» Goal
Which lines in the entries below contain the string "tuplet"? Copy each of those lines, counting a match only when the case is the same.

----

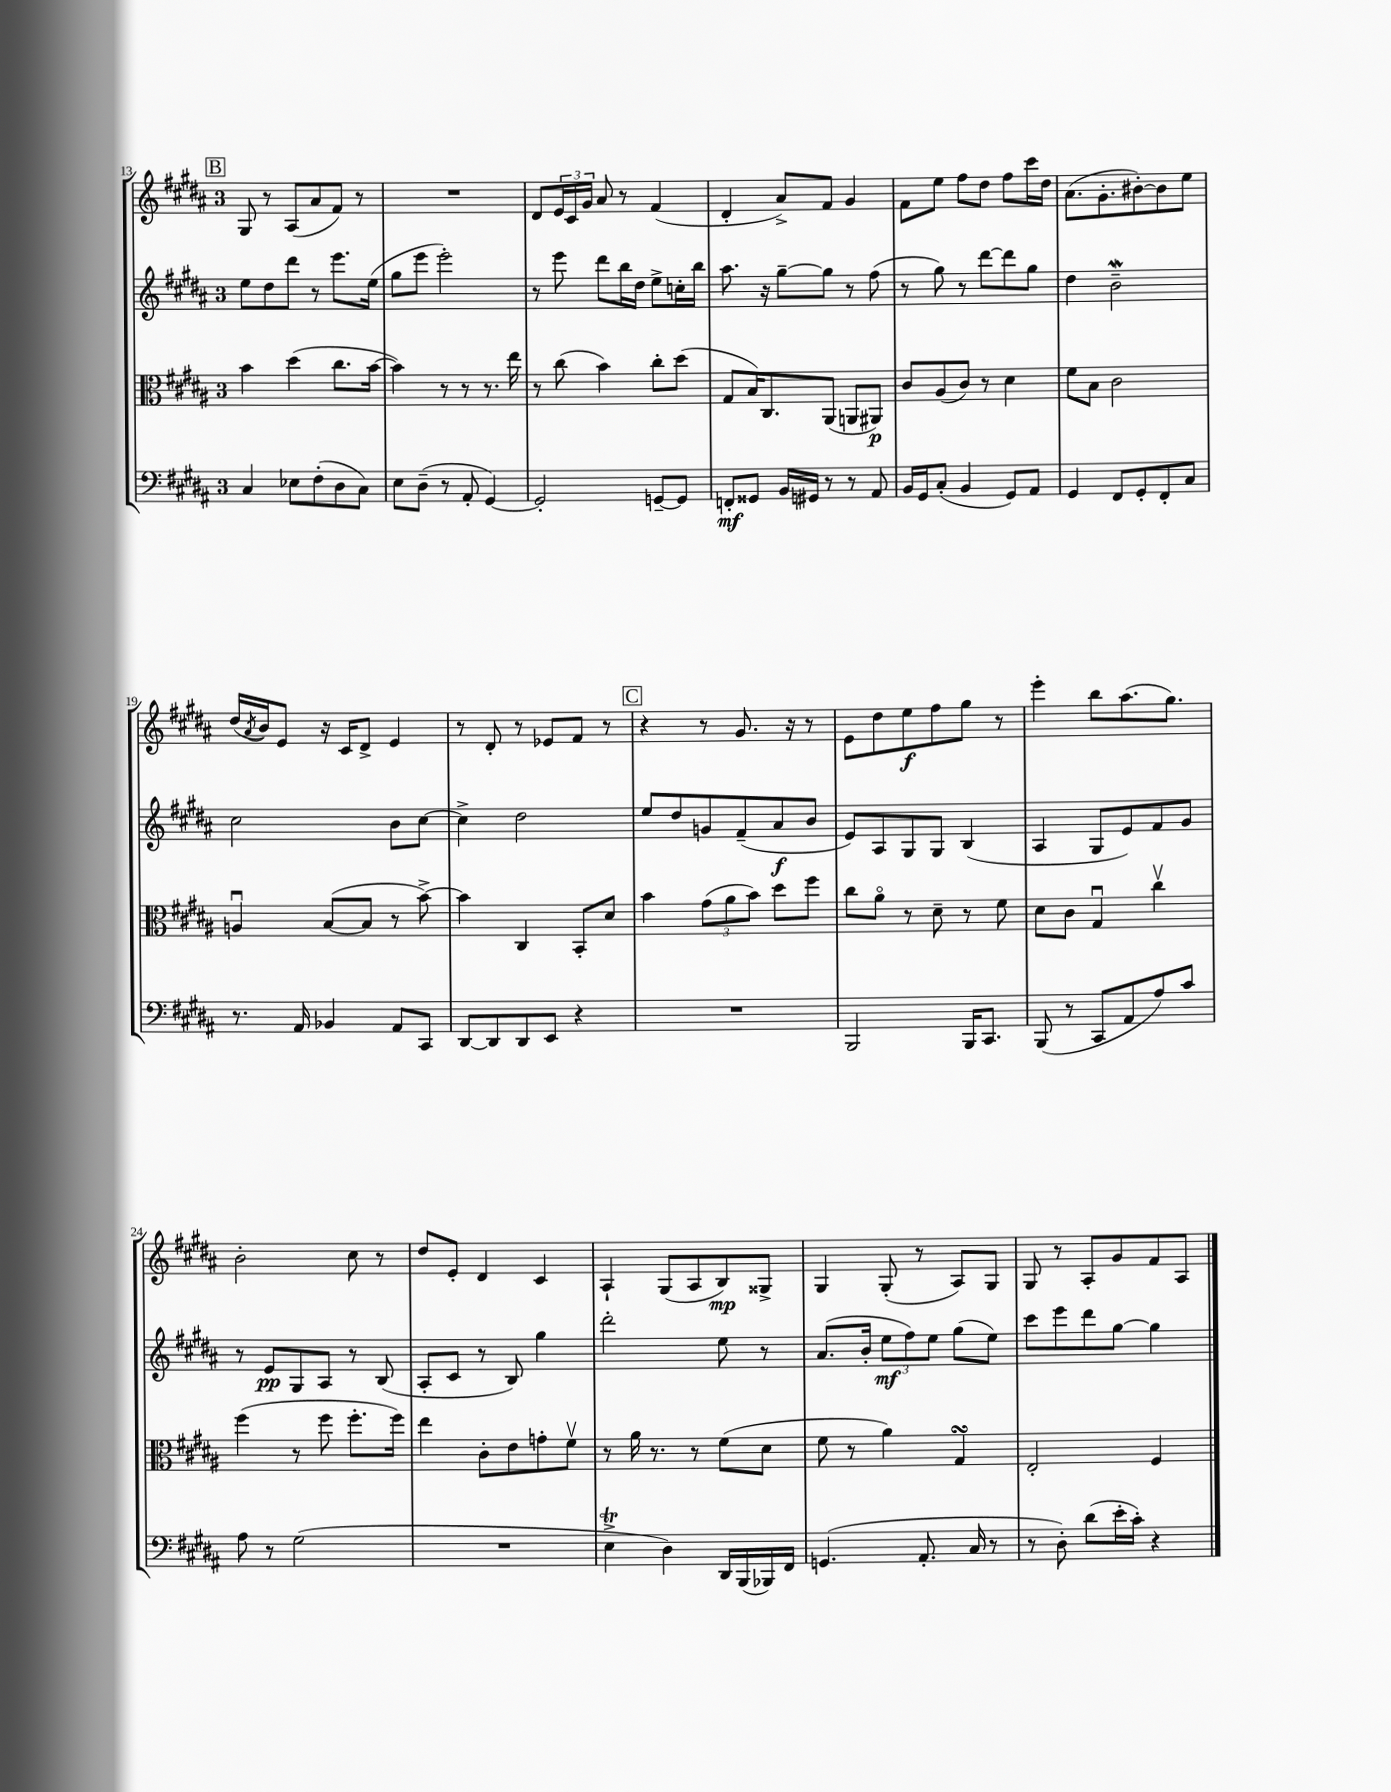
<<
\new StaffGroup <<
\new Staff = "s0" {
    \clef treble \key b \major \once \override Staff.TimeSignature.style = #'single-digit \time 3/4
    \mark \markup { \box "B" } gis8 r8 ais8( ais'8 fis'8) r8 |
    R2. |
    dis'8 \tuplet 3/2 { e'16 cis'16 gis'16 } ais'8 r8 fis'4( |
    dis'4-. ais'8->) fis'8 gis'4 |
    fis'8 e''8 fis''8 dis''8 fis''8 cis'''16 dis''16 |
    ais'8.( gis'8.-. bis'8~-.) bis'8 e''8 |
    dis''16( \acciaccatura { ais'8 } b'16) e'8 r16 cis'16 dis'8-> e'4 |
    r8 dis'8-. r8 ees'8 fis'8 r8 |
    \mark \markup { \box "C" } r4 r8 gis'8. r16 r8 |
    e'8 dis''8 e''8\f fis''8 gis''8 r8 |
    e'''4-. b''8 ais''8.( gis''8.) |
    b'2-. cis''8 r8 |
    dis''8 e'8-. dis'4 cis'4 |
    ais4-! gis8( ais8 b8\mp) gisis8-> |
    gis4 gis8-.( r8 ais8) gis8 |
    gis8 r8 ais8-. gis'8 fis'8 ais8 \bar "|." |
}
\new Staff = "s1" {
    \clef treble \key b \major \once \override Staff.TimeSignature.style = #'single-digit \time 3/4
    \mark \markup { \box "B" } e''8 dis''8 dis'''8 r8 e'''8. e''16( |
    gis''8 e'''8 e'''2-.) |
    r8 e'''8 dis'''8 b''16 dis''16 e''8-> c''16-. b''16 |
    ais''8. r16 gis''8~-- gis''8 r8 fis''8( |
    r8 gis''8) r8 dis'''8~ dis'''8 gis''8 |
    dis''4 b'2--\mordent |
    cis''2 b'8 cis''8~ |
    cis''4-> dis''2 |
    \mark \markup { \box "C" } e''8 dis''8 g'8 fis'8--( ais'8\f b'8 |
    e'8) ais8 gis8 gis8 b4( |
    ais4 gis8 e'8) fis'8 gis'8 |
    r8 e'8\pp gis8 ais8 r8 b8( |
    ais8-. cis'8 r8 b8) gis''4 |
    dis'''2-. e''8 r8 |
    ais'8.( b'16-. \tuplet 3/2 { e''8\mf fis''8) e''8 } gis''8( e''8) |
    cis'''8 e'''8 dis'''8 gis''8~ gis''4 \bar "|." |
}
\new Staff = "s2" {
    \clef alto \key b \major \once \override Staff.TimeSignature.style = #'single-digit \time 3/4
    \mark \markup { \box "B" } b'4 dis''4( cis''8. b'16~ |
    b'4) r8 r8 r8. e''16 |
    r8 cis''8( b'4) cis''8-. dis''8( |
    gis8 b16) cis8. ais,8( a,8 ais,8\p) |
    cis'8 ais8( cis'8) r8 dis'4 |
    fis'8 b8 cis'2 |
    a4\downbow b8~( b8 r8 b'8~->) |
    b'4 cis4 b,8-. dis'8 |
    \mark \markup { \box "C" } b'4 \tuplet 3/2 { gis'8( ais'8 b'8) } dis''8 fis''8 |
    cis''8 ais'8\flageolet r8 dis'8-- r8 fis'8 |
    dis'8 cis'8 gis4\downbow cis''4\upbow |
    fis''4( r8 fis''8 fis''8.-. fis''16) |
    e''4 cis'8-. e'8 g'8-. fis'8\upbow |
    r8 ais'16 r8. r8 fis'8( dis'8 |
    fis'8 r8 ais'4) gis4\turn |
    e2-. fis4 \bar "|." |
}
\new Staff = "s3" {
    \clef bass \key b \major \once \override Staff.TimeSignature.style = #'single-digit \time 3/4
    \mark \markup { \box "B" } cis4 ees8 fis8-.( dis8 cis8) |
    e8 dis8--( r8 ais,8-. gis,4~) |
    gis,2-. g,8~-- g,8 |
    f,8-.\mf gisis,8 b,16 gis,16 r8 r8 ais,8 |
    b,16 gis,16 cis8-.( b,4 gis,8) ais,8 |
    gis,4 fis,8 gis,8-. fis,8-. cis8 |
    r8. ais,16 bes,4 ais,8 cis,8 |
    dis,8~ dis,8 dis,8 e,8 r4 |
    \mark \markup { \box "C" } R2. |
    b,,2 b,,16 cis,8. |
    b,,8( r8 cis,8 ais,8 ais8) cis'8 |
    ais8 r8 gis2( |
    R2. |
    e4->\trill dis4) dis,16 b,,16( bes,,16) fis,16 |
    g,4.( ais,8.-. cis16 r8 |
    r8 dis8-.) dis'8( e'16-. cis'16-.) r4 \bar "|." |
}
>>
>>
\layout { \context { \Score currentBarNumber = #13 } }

----

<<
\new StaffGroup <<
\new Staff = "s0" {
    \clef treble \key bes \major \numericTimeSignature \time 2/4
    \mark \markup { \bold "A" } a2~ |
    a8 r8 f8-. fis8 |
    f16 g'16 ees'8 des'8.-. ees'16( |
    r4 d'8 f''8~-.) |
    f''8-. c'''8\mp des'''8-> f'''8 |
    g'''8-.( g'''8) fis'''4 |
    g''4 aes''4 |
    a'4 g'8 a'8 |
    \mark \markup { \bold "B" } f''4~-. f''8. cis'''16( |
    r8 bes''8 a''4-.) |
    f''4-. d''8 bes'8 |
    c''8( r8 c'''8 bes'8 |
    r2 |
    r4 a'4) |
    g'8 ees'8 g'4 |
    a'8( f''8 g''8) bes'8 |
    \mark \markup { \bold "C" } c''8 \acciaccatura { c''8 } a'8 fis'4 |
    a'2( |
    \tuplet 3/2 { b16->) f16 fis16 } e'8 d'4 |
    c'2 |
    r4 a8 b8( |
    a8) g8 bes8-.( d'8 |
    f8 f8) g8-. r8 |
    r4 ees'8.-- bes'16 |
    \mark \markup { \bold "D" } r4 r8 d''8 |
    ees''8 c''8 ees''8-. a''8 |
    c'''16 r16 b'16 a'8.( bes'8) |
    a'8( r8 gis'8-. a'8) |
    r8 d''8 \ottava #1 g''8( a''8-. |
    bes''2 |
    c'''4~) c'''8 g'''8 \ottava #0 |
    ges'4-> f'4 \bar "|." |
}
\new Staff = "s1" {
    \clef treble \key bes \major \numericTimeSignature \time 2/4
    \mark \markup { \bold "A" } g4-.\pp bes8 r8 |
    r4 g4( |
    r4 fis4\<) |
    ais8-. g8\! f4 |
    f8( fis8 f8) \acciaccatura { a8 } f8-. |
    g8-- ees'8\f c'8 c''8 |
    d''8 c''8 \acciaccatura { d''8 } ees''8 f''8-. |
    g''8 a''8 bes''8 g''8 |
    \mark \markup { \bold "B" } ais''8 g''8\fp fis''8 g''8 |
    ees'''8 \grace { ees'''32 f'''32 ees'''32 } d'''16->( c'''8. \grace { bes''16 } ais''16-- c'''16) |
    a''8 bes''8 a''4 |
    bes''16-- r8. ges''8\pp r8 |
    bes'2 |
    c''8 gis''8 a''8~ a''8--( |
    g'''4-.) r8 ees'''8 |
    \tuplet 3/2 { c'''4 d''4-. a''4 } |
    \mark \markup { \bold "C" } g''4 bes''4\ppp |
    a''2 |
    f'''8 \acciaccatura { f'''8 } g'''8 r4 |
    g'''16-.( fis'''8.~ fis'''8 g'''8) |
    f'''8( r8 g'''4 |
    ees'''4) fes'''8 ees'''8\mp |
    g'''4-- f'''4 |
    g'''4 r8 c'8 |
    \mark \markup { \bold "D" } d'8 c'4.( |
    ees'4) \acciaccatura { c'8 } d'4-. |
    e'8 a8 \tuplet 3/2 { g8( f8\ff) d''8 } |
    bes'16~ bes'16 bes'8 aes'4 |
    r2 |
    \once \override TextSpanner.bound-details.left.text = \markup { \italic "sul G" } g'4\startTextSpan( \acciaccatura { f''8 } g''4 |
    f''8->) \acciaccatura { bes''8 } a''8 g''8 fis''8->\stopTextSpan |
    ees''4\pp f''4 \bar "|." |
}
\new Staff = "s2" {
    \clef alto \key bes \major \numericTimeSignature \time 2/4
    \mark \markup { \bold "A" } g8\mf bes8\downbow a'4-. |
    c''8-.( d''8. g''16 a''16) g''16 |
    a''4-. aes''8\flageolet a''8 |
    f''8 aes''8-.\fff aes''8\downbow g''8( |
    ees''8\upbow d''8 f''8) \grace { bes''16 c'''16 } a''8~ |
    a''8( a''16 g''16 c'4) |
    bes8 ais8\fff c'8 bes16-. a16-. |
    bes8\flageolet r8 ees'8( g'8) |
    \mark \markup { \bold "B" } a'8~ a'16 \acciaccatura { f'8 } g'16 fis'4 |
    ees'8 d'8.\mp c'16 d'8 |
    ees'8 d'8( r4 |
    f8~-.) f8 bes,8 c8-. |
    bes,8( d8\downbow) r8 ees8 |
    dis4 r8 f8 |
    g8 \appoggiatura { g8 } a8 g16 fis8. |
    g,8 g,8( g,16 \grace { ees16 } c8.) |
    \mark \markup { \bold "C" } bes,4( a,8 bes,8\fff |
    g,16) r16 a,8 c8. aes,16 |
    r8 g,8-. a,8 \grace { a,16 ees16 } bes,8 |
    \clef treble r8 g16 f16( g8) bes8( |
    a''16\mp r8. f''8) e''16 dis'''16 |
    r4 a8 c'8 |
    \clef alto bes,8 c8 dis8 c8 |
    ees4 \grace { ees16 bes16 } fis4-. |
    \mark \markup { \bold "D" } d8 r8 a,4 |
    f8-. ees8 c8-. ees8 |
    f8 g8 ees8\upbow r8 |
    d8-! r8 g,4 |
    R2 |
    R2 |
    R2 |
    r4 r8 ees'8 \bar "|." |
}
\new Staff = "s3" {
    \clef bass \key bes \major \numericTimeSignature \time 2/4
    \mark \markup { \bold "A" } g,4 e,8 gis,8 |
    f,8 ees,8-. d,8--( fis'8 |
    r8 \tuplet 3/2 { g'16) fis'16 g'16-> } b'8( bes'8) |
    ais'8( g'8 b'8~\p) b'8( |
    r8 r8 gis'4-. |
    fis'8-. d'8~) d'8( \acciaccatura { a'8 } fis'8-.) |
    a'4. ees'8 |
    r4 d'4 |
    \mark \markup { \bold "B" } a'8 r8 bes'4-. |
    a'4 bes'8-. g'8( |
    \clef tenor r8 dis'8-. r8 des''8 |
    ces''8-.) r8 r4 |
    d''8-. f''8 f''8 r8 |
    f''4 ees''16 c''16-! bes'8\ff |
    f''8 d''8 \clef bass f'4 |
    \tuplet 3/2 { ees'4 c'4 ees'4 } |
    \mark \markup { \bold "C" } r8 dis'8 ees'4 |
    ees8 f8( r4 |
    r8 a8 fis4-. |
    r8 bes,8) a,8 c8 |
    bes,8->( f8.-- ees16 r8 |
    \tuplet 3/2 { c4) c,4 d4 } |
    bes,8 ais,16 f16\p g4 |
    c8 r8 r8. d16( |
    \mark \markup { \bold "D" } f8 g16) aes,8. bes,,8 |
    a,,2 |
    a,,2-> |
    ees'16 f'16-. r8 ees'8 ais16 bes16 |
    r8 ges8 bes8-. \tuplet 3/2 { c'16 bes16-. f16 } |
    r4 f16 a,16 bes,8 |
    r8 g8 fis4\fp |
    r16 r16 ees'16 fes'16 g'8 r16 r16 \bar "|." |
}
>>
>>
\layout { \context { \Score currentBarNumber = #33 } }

----

» Full output
    dis'8 \tuplet 3/2 { e'16 cis'16 gis'16 } ais'8 r8 fis'4( |
    ais'8.( b'16-. \tuplet 3/2 { e''8\mf fis''8) e''8 } gis''8( e''8) |
    \mark \markup { \box "C" } b'4 \tuplet 3/2 { gis'8( ais'8 b'8) } dis''8 fis''8 |
    \tuplet 3/2 { b16->) f16 fis16 } e'8 d'4 |
    \tuplet 3/2 { c'''4 d''4-. a''4 } |
    e'8 a8 \tuplet 3/2 { g8( f8\ff) d''8 } |
    r8 \tuplet 3/2 { g'16) fis'16 g'16-> } b'8( bes'8) |
    \tuplet 3/2 { ees'4 c'4 ees'4 } |
    \tuplet 3/2 { c4) c,4 d4 } |
    r8 ges8 bes8-. \tuplet 3/2 { c'16 bes16-. f16 } |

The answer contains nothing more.